Give back every line of the material exactly, as it appears below.
++++++++++++++++++++
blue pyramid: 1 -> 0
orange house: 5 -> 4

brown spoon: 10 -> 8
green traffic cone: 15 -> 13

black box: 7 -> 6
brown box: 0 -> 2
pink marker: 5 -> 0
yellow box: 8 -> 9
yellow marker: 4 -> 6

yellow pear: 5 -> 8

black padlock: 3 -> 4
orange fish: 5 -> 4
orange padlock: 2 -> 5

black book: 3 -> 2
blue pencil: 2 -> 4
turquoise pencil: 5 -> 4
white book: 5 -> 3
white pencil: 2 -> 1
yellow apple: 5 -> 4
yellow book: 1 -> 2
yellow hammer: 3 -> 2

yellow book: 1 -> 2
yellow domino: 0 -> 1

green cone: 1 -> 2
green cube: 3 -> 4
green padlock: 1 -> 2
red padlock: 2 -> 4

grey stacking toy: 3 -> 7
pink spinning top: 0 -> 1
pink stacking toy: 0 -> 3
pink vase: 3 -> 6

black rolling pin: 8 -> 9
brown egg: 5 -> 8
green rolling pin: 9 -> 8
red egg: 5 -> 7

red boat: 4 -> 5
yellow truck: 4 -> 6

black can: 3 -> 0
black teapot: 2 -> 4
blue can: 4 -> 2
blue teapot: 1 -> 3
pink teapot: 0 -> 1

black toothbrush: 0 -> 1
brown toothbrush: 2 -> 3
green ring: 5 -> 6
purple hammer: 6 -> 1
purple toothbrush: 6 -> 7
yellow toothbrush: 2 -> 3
++++++++++++++++++++
* Exercise output
blue pyramid: 1 -> 0
orange house: 5 -> 4

brown spoon: 10 -> 8
green traffic cone: 15 -> 13

black box: 7 -> 6
brown box: 0 -> 2
pink marker: 5 -> 0
yellow box: 8 -> 9
yellow marker: 4 -> 6

yellow pear: 5 -> 8

black padlock: 3 -> 4
orange fish: 5 -> 4
orange padlock: 2 -> 5

black book: 3 -> 2
blue pencil: 2 -> 4
turquoise pencil: 5 -> 4
white book: 5 -> 3
white pencil: 2 -> 1
yellow apple: 5 -> 4
yellow book: 1 -> 2
yellow hammer: 3 -> 2

yellow book: 1 -> 2
yellow domino: 0 -> 1

green cone: 1 -> 2
green cube: 3 -> 4
green padlock: 1 -> 2
red padlock: 2 -> 4

grey stacking toy: 3 -> 7
pink spinning top: 0 -> 1
pink stacking toy: 0 -> 3
pink vase: 3 -> 6

black rolling pin: 8 -> 9
brown egg: 5 -> 8
green rolling pin: 9 -> 8
red egg: 5 -> 7

red boat: 4 -> 5
yellow truck: 4 -> 6

black can: 3 -> 0
black teapot: 2 -> 4
blue can: 4 -> 2
blue teapot: 1 -> 3
pink teapot: 0 -> 1

black toothbrush: 0 -> 1
brown toothbrush: 2 -> 3
green ring: 5 -> 6
purple hammer: 6 -> 1
purple toothbrush: 6 -> 7
yellow toothbrush: 2 -> 3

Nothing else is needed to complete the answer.